Exercise input
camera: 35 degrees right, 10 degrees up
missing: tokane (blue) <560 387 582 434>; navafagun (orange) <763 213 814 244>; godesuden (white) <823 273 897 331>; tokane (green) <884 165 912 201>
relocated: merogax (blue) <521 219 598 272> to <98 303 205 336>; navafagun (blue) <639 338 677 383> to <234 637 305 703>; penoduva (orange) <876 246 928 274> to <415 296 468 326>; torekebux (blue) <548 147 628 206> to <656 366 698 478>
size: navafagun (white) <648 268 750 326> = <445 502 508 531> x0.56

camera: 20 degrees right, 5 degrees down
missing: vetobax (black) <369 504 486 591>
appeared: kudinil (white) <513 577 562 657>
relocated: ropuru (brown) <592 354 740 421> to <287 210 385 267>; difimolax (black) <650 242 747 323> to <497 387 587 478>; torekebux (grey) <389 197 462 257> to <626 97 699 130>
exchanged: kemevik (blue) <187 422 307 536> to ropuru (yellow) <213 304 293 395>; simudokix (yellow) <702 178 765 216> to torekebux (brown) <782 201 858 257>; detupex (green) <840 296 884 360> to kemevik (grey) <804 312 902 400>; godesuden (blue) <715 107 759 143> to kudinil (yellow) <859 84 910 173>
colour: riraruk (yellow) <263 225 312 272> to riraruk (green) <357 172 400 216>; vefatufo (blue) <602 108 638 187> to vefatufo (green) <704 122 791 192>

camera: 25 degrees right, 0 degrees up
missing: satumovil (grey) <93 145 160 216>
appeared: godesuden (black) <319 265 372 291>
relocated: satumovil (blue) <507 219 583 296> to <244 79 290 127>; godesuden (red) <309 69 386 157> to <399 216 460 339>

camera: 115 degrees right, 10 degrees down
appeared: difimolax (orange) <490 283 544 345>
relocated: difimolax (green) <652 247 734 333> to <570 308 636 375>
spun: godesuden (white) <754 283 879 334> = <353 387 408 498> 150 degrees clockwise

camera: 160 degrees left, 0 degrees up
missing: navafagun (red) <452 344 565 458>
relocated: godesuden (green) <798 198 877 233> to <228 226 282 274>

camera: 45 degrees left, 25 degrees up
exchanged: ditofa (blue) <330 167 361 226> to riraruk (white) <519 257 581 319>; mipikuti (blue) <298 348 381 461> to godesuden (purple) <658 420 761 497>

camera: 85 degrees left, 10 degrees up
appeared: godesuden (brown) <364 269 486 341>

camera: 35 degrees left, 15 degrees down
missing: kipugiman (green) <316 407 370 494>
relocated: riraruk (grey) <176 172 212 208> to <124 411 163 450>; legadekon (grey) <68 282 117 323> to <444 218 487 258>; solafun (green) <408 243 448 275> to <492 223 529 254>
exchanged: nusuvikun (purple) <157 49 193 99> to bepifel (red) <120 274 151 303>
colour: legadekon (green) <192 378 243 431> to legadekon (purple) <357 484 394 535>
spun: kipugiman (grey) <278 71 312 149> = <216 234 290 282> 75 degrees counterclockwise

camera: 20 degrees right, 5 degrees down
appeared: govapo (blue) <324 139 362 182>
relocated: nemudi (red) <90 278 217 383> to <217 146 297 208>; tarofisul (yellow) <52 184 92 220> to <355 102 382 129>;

How to complete this task
The lines needed are the ones from the first line of the entries through the line that contains "missing: tokane (blue)", given again without any change.

Written solution
camera: 35 degrees right, 10 degrees up
missing: tokane (blue) <560 387 582 434>; navafagun (orange) <763 213 814 244>; godesuden (white) <823 273 897 331>; tokane (green) <884 165 912 201>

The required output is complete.